Task details
Pull out each line of the records holding the string "point".

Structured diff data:
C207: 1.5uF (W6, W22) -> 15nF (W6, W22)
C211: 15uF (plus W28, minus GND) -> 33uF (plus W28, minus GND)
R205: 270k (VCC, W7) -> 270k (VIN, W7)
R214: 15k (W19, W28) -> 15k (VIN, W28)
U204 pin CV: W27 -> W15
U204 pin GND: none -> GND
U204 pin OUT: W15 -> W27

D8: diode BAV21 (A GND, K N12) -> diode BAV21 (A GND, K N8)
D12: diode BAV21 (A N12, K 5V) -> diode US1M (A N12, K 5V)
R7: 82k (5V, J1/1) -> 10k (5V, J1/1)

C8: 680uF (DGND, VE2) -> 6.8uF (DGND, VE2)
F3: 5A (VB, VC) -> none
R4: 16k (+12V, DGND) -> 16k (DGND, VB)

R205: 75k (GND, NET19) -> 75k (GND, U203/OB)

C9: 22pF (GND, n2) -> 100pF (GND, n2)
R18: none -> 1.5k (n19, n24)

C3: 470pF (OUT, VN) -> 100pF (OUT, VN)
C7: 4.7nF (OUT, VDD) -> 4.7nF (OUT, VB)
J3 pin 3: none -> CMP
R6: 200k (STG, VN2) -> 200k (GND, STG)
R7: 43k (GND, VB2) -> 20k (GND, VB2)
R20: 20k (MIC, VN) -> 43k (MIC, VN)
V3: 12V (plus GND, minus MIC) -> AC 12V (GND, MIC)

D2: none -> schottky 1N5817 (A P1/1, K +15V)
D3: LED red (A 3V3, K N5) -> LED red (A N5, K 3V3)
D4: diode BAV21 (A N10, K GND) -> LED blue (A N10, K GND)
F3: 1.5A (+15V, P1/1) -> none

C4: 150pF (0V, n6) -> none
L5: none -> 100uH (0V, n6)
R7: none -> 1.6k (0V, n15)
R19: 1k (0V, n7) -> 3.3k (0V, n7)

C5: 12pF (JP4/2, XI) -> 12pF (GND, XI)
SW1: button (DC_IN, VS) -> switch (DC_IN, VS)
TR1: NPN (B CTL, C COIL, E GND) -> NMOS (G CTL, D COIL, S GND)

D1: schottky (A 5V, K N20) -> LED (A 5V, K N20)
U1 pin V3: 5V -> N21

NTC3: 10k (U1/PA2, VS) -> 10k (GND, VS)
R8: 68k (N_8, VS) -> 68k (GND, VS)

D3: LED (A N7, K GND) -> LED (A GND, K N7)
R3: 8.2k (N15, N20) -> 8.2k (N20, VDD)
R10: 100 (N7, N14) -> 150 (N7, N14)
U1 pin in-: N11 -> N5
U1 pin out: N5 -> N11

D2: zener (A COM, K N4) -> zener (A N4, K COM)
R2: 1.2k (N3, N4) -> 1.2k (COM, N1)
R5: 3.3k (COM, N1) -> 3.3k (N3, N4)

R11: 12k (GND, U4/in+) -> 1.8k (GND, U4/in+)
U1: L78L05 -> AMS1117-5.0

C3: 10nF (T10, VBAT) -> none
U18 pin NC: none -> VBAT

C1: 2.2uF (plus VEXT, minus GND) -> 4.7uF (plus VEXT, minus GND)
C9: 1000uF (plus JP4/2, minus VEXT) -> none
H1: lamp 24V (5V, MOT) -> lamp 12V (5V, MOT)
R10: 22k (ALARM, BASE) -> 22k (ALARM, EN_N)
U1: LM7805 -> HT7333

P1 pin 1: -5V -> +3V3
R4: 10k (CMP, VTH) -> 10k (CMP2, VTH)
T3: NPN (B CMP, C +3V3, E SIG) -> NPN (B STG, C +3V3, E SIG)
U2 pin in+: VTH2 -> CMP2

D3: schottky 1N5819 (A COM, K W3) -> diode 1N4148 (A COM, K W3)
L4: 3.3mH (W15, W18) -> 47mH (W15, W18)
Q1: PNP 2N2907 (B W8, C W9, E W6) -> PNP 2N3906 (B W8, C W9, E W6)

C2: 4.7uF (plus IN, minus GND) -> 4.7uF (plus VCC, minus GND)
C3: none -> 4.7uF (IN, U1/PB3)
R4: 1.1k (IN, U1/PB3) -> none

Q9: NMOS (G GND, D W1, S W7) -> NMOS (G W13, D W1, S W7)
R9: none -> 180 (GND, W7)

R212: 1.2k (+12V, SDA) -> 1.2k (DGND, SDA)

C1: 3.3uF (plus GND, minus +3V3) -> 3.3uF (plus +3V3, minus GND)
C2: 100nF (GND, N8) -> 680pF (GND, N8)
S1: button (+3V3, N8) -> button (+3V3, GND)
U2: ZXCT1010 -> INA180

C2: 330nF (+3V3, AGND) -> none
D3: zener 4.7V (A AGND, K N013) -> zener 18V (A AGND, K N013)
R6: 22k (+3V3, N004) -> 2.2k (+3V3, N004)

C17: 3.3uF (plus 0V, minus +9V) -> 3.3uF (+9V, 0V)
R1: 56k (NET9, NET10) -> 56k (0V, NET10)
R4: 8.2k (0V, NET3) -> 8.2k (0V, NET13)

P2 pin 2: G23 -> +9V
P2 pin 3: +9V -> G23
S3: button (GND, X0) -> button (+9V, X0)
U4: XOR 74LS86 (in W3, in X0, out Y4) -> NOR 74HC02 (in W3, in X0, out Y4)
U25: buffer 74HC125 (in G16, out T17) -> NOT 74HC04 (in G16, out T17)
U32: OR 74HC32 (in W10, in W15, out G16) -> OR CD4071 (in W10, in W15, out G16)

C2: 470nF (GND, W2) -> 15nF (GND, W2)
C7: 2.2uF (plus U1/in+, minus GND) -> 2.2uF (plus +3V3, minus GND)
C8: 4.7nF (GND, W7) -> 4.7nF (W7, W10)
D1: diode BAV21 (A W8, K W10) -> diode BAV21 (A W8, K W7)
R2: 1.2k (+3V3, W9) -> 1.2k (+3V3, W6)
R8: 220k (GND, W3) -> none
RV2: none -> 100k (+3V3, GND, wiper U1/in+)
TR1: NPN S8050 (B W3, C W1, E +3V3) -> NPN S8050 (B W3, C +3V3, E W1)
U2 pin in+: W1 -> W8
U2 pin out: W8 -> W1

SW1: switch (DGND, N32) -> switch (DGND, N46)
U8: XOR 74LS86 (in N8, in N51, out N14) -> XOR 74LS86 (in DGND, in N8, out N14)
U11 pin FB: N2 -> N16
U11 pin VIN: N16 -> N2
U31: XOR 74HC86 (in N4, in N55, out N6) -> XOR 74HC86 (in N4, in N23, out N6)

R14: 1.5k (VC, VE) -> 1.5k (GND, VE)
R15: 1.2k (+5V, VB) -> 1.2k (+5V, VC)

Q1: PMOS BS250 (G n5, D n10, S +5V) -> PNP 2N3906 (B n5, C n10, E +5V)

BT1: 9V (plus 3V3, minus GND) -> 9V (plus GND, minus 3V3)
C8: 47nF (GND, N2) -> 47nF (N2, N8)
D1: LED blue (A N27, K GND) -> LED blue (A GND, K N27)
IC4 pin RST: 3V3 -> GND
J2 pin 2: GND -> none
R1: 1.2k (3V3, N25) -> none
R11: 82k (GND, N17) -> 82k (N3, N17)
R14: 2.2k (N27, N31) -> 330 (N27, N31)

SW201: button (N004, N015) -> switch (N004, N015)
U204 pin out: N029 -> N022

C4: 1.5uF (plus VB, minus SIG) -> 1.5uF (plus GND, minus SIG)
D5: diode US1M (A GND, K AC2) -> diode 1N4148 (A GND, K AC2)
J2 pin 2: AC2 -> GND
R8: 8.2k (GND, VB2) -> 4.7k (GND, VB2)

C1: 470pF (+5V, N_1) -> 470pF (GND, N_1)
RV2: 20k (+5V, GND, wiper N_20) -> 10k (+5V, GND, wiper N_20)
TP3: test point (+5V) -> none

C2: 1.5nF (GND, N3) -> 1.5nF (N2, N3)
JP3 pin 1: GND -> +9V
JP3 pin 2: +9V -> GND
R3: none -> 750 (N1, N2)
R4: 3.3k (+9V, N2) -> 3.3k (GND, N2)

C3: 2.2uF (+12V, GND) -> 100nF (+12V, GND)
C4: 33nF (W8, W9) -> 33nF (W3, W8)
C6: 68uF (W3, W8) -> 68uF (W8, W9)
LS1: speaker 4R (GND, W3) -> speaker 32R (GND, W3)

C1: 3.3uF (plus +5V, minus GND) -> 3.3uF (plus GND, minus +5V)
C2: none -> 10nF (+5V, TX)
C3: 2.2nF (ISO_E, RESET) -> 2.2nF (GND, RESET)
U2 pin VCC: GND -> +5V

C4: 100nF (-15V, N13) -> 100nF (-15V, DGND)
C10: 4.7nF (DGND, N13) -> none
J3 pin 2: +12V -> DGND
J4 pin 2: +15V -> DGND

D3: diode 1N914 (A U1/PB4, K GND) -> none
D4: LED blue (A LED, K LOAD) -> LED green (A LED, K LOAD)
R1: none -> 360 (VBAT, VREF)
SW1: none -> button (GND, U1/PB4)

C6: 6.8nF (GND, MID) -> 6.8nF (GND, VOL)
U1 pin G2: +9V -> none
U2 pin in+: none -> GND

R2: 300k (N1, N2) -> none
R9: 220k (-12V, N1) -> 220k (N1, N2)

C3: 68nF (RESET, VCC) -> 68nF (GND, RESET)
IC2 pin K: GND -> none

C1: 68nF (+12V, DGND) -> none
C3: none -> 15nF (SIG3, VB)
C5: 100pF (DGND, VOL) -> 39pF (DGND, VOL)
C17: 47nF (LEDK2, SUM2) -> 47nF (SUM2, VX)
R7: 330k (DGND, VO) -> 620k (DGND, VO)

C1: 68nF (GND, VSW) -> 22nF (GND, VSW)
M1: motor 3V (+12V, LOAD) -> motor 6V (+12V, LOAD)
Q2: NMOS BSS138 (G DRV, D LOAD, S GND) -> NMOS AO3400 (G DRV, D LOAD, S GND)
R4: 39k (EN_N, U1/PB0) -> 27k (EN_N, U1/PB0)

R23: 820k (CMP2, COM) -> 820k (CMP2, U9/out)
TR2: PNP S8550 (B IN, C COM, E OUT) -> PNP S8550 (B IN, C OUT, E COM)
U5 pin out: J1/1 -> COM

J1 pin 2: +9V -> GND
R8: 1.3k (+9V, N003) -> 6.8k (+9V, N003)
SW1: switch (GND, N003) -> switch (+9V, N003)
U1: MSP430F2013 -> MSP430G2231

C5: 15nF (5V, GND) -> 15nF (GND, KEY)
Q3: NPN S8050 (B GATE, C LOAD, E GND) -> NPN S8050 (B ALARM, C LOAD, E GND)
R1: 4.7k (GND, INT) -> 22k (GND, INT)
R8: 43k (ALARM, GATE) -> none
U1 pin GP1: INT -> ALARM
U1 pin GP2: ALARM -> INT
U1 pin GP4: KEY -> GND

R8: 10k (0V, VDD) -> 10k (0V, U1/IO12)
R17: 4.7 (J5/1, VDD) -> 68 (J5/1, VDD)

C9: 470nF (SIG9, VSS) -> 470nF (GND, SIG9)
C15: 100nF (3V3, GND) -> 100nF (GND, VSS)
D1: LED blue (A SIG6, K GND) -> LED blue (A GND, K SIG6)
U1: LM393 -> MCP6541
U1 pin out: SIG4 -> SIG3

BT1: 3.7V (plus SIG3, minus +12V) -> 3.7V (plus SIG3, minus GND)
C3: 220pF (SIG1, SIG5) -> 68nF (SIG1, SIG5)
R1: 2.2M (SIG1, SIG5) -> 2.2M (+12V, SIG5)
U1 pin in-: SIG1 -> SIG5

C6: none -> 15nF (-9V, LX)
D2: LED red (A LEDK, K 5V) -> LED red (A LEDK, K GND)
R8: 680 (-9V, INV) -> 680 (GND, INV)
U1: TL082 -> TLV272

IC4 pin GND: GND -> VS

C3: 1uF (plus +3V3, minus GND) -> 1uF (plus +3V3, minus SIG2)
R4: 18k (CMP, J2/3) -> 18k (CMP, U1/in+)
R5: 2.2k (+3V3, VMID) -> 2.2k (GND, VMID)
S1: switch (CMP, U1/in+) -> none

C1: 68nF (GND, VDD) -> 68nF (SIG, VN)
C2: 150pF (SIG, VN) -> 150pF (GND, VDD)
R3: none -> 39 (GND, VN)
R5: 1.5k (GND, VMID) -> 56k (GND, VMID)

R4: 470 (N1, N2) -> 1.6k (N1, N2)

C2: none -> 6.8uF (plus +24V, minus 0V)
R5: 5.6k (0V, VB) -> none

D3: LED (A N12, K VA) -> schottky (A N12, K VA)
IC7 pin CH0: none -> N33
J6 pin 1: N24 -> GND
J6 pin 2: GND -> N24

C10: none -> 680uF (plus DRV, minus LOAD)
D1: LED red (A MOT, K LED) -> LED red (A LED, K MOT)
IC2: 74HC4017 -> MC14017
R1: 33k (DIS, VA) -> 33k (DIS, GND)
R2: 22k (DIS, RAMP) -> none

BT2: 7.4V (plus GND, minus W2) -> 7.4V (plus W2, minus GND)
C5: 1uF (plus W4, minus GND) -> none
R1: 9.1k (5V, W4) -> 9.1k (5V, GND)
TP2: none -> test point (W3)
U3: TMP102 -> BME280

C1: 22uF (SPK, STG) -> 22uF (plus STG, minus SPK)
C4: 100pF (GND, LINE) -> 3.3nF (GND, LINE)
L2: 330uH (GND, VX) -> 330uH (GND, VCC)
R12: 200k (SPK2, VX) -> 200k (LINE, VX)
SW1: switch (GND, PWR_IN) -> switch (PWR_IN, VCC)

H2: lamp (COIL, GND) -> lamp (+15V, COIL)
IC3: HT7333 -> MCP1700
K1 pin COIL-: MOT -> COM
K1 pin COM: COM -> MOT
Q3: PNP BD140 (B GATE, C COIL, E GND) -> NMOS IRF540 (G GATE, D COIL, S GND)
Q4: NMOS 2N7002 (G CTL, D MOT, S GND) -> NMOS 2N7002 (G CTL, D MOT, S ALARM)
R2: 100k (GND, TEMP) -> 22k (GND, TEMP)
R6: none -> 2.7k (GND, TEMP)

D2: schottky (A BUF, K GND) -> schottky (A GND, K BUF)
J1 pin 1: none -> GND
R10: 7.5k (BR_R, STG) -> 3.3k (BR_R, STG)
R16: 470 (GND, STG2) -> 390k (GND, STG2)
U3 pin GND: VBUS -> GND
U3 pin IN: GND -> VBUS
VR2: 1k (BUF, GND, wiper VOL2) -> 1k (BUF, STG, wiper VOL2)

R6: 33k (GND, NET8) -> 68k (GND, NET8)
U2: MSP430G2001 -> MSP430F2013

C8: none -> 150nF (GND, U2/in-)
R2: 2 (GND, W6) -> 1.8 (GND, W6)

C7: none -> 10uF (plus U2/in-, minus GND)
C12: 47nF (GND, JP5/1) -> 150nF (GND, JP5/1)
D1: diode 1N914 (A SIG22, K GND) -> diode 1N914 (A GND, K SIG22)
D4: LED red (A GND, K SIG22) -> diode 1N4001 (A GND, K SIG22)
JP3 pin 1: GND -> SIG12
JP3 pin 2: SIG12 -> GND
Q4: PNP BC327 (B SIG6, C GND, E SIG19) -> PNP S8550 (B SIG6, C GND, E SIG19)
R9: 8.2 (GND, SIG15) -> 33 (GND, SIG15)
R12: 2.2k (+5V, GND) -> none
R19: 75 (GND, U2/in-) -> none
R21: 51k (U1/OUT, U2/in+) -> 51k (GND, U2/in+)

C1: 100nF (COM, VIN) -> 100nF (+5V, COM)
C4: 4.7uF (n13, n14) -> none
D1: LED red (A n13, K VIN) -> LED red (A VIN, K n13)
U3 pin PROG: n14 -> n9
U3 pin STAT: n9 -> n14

Response area
TP3: test point (+5V) -> none
TP2: none -> test point (W3)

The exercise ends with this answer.